**WHAT NEEDS TO BE DONE:** The entries that follow must be written out exactly, without any of the pictures they contain.

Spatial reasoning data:
——————

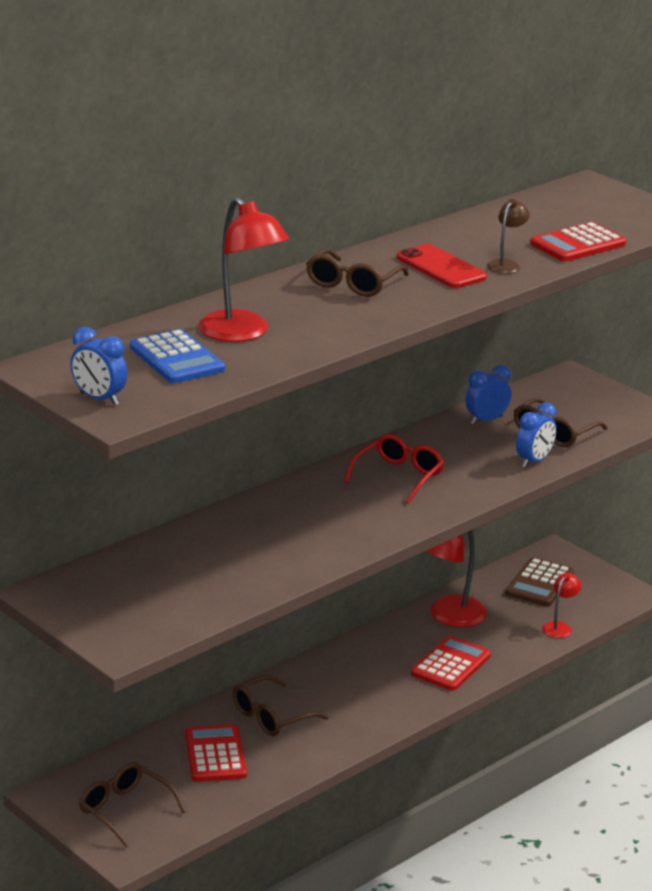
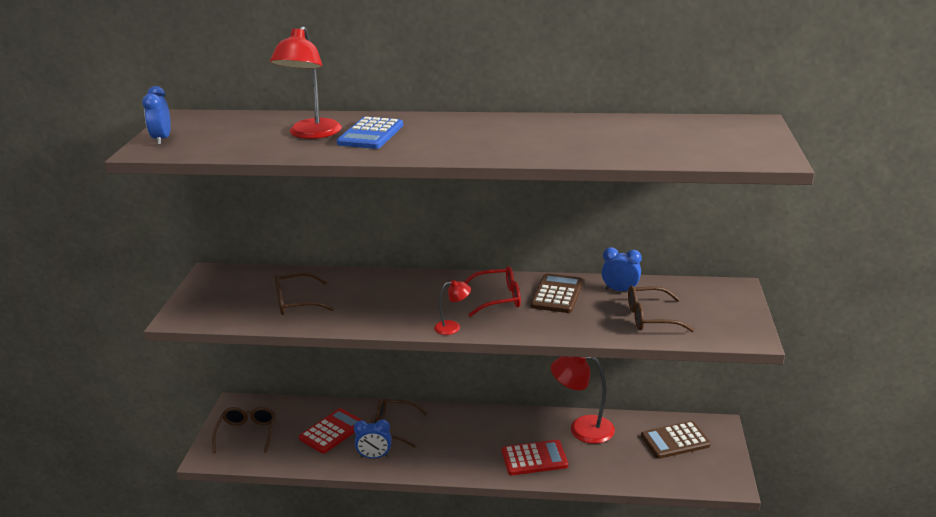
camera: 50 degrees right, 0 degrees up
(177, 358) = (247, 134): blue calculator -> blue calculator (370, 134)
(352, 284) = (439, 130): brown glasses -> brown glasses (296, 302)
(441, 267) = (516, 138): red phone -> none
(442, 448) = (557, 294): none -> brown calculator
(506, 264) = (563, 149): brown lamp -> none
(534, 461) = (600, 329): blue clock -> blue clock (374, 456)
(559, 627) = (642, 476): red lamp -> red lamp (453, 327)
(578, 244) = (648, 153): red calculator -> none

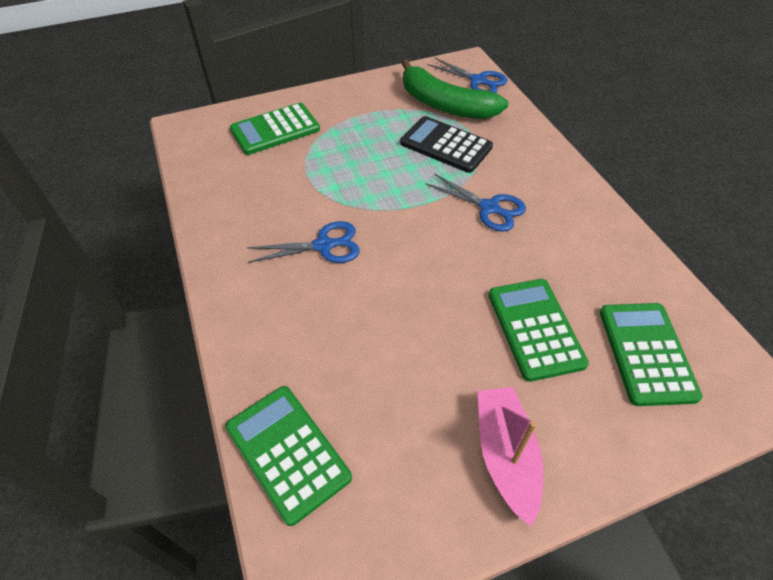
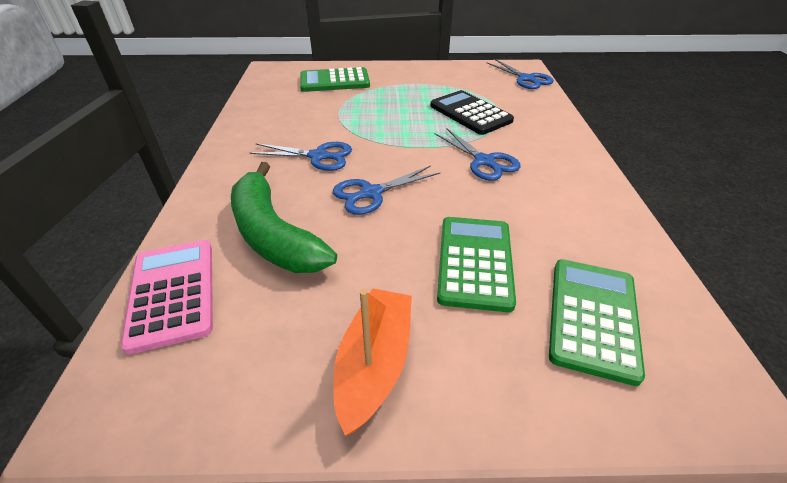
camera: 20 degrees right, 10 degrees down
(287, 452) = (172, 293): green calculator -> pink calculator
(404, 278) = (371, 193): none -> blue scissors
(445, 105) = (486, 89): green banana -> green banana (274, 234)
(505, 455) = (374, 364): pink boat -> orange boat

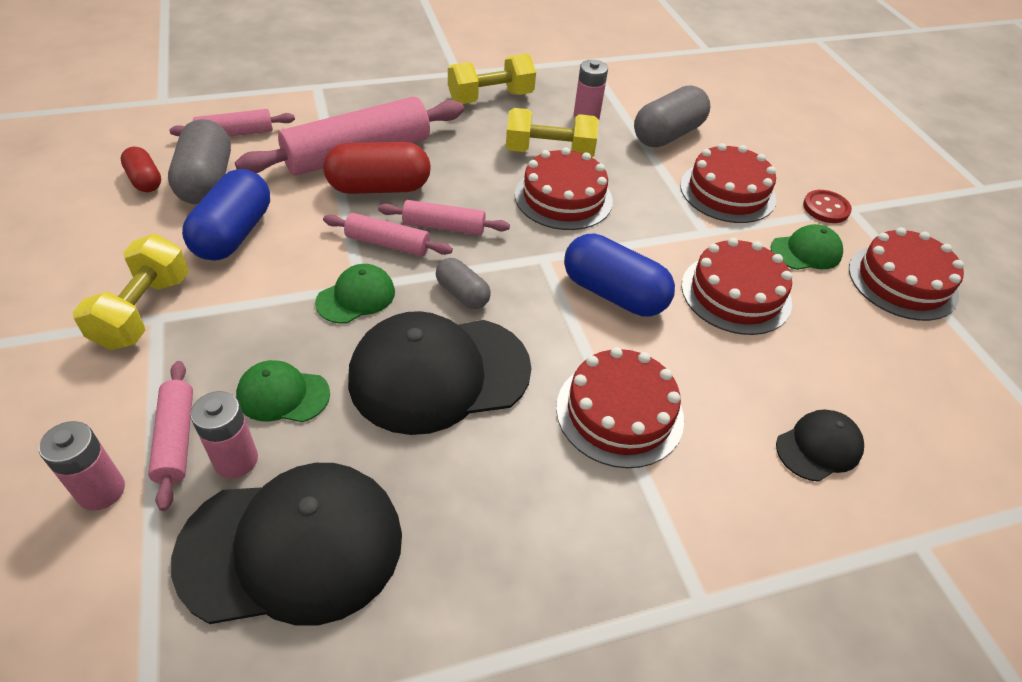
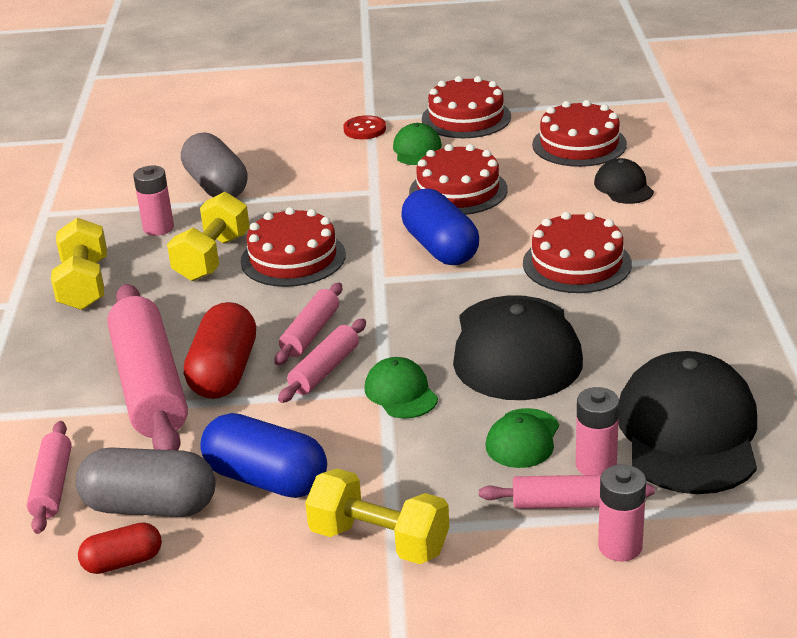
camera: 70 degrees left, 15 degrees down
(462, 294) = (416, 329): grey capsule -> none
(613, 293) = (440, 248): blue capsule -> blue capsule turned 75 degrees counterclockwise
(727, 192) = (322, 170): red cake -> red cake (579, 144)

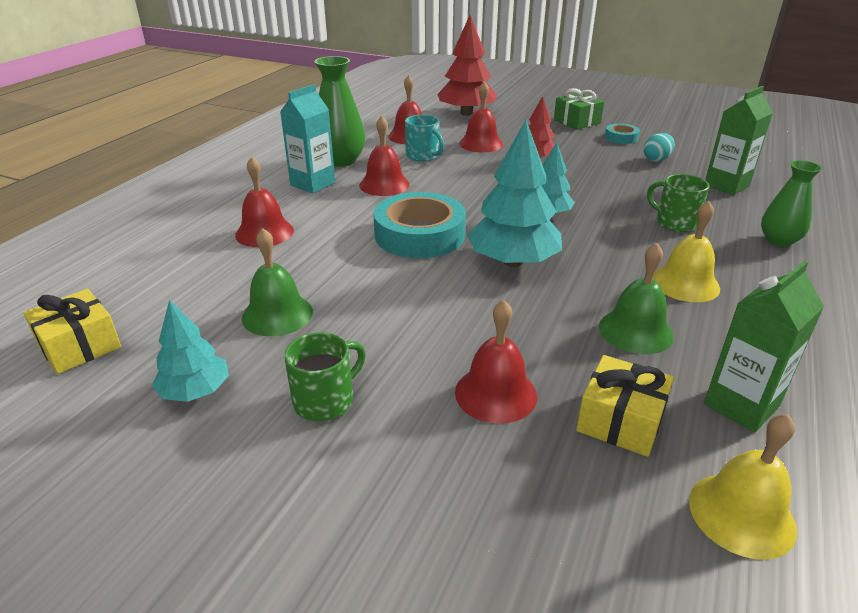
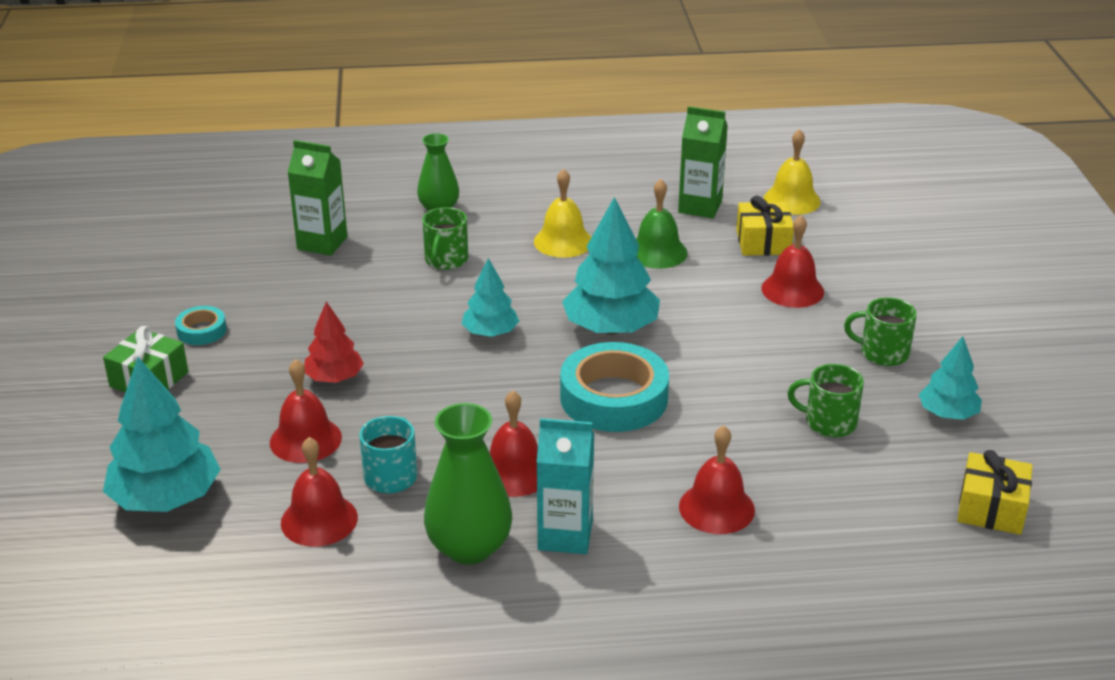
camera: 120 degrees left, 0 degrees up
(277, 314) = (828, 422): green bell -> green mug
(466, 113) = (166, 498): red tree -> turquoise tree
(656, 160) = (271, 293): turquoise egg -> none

——————

**REPLY:**
camera: 50 degrees right, 0 degrees up
(177, 358) = (247, 134): blue calculator -> blue calculator (370, 134)
(352, 284) = (439, 130): brown glasses -> brown glasses (296, 302)
(441, 267) = (516, 138): red phone -> none
(442, 448) = (557, 294): none -> brown calculator
(506, 264) = (563, 149): brown lamp -> none
(534, 461) = (600, 329): blue clock -> blue clock (374, 456)
(559, 627) = (642, 476): red lamp -> red lamp (453, 327)
(578, 244) = (648, 153): red calculator -> none

camera: 20 degrees right, 10 degrees down
(287, 452) = (172, 293): green calculator -> pink calculator
(404, 278) = (371, 193): none -> blue scissors
(445, 105) = (486, 89): green banana -> green banana (274, 234)
(505, 455) = (374, 364): pink boat -> orange boat

camera: 70 degrees left, 15 degrees down
(462, 294) = (416, 329): grey capsule -> none
(613, 293) = (440, 248): blue capsule -> blue capsule turned 75 degrees counterclockwise
(727, 192) = (322, 170): red cake -> red cake (579, 144)

camera: 120 degrees left, 0 degrees up
(277, 314) = (828, 422): green bell -> green mug
(466, 113) = (166, 498): red tree -> turquoise tree
(656, 160) = (271, 293): turquoise egg -> none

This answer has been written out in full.